The data:
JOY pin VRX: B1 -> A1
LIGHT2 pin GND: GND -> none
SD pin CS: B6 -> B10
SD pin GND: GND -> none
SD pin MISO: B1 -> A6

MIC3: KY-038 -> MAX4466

* * *

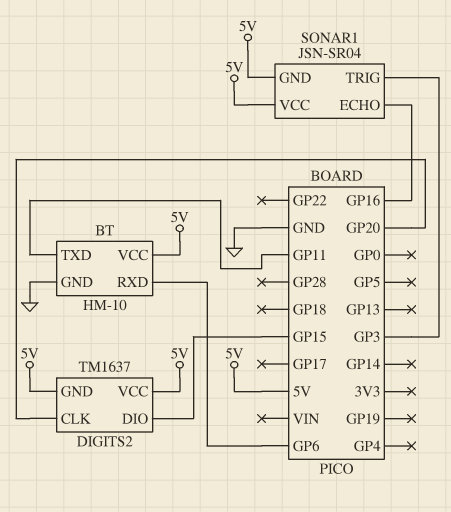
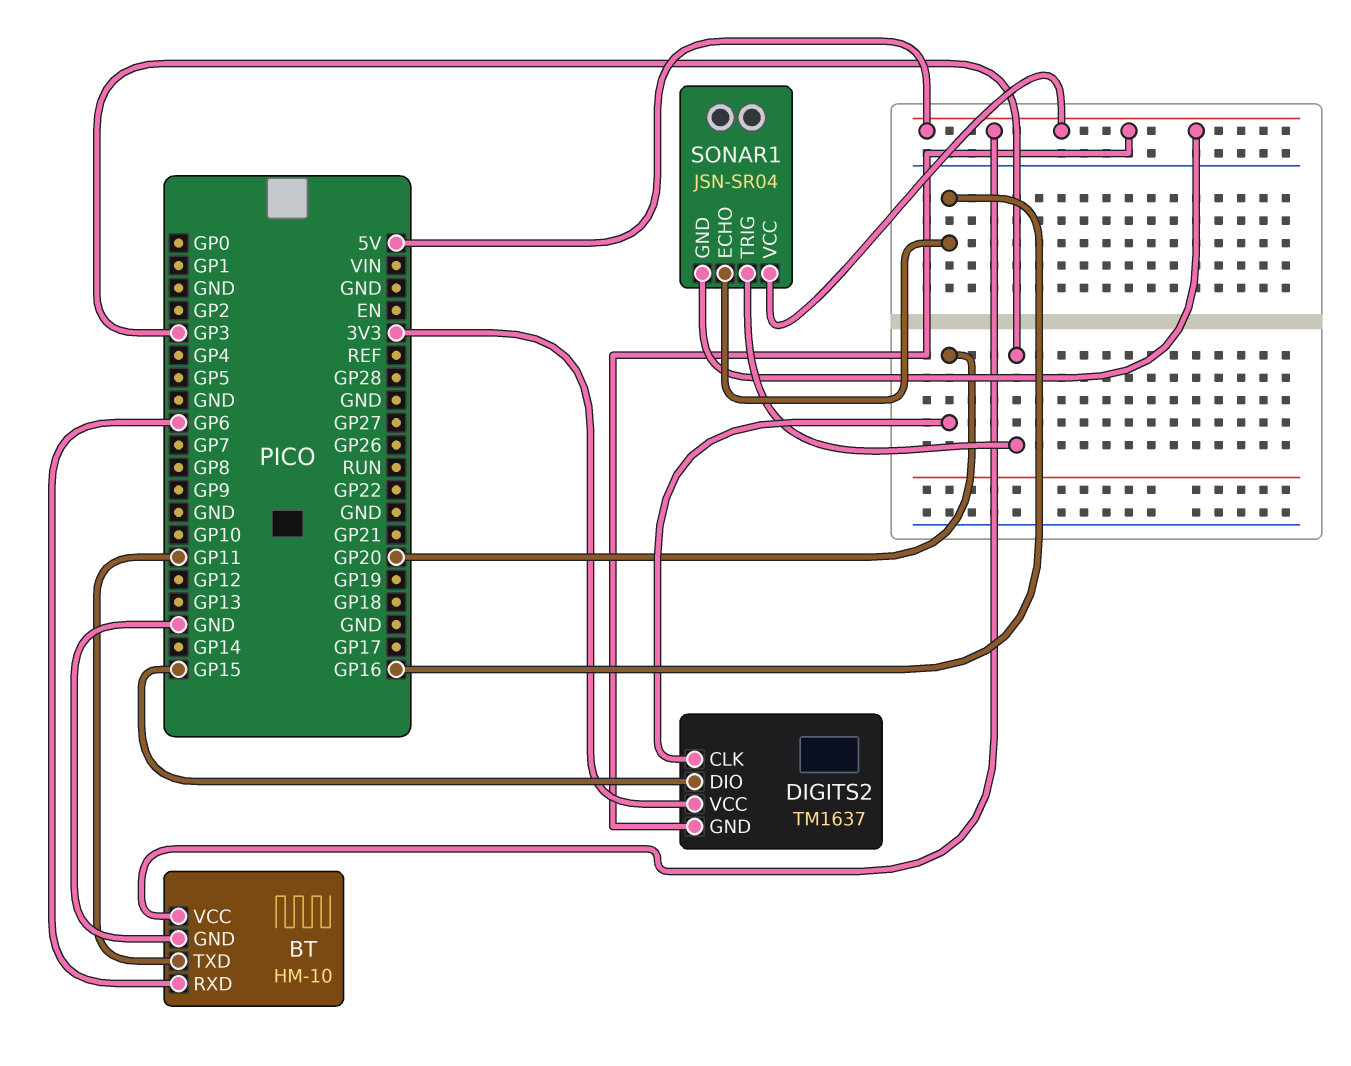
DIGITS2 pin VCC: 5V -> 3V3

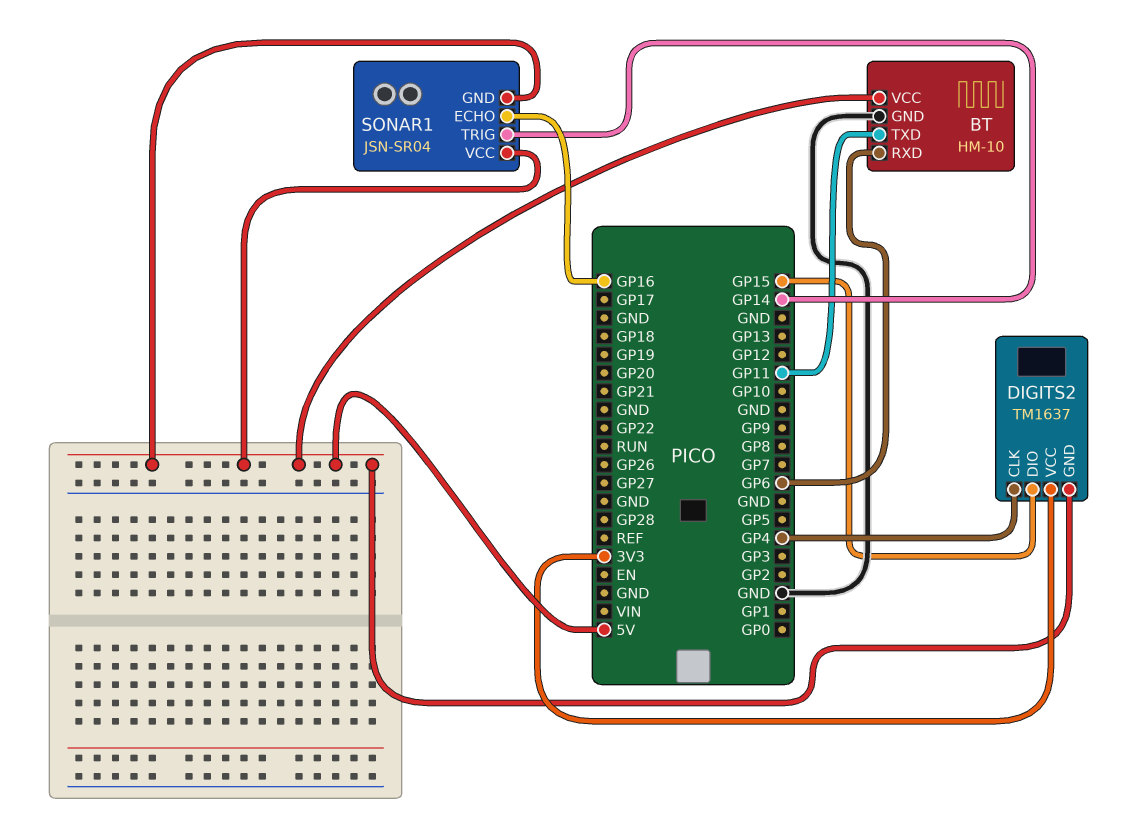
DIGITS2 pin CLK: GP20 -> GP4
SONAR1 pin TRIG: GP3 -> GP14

==

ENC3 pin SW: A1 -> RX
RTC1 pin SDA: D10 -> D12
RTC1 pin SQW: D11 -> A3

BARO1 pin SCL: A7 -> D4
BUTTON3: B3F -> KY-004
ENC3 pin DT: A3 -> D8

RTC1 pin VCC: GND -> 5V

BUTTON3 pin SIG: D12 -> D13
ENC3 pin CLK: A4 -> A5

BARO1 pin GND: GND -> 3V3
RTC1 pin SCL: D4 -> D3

Exercise brief:
Count how many lines in the records above hold the word "none", and answer with that number alone.

Answer to this problem:
2